START DATA FOR THE TASK
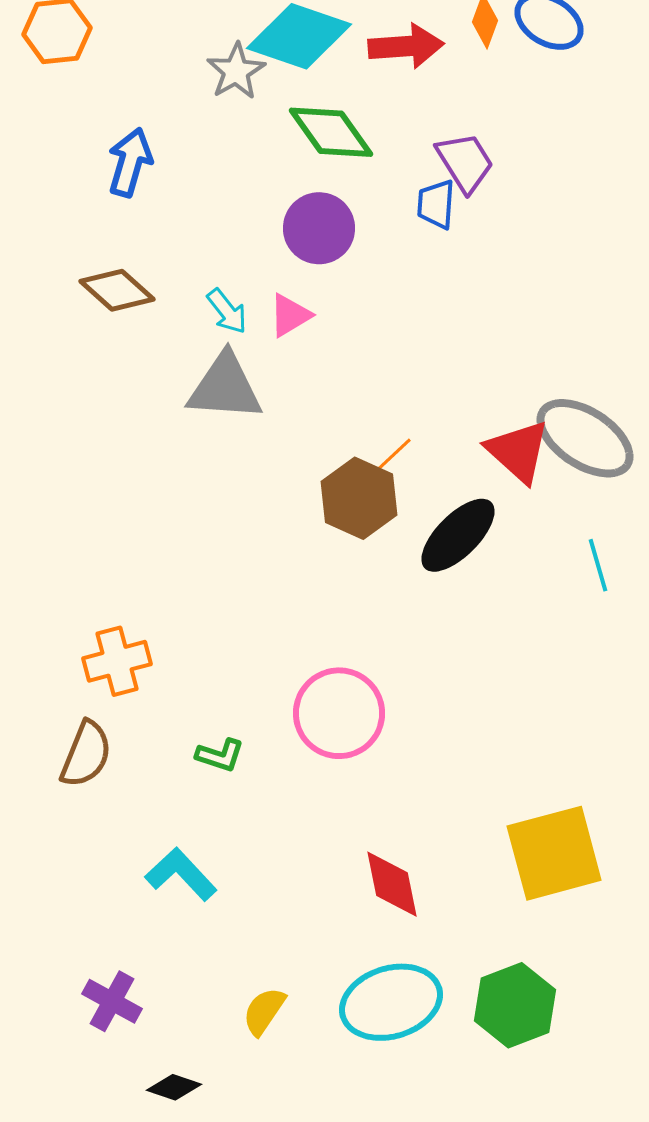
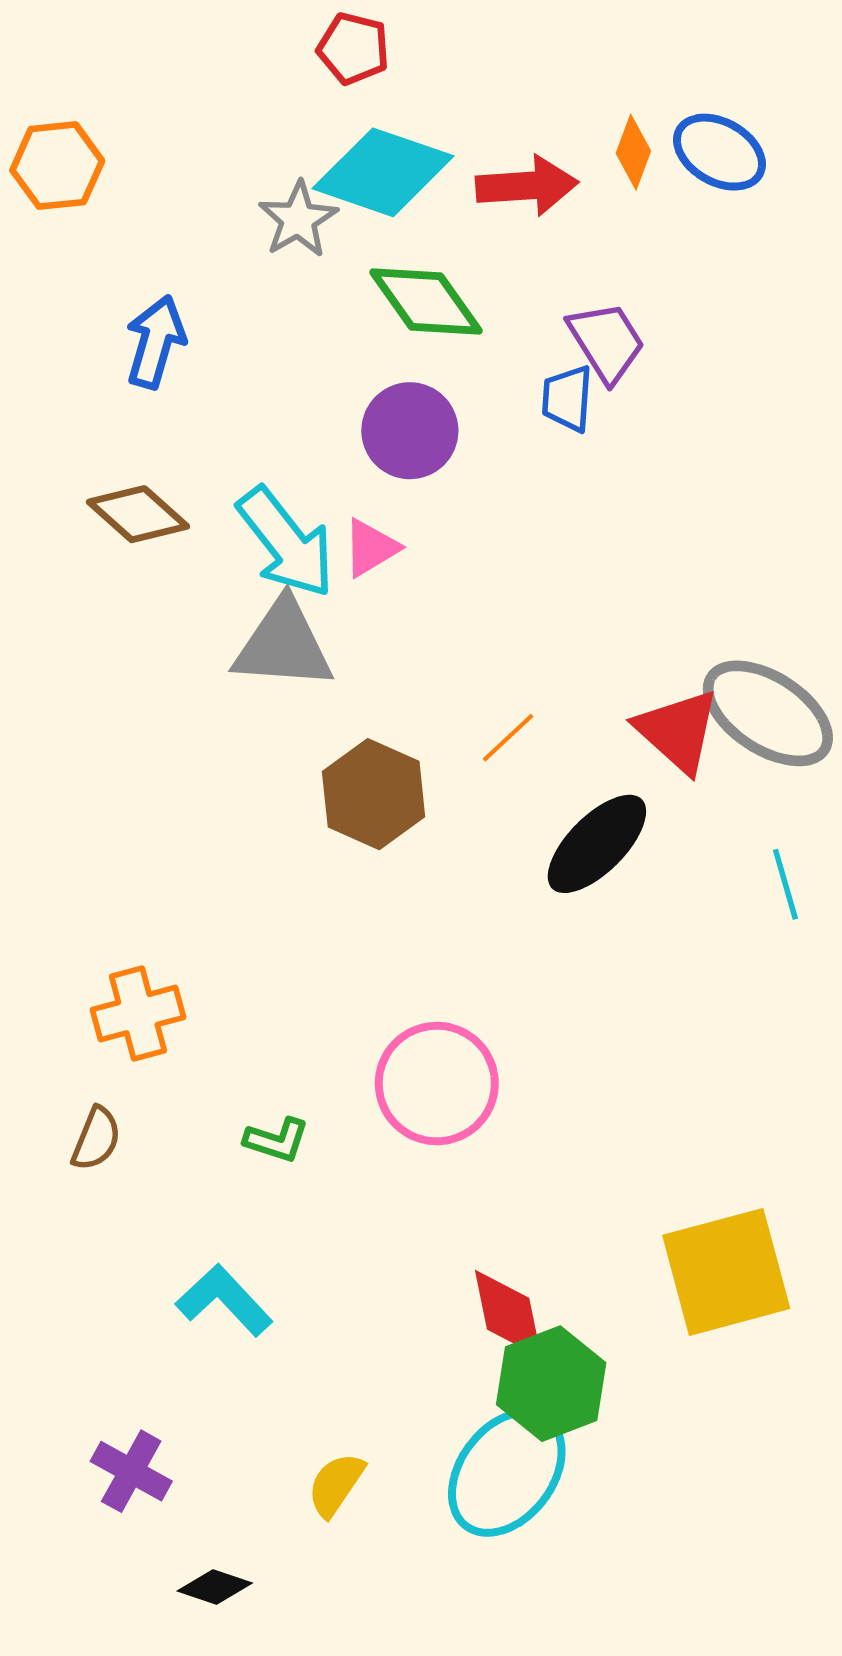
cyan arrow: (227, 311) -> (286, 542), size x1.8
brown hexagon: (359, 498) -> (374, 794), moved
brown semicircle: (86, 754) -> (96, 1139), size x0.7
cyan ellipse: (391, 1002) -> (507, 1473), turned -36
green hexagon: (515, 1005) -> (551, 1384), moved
END DATA FOR THE TASK
> **TASK DIRECTIONS**:
Each entry above should be written out verbatim, minus its pictures.

> **REPLY**:
cyan arrow: (227, 311) -> (286, 542), size x1.8
brown hexagon: (359, 498) -> (374, 794), moved
brown semicircle: (86, 754) -> (96, 1139), size x0.7
cyan ellipse: (391, 1002) -> (507, 1473), turned -36
green hexagon: (515, 1005) -> (551, 1384), moved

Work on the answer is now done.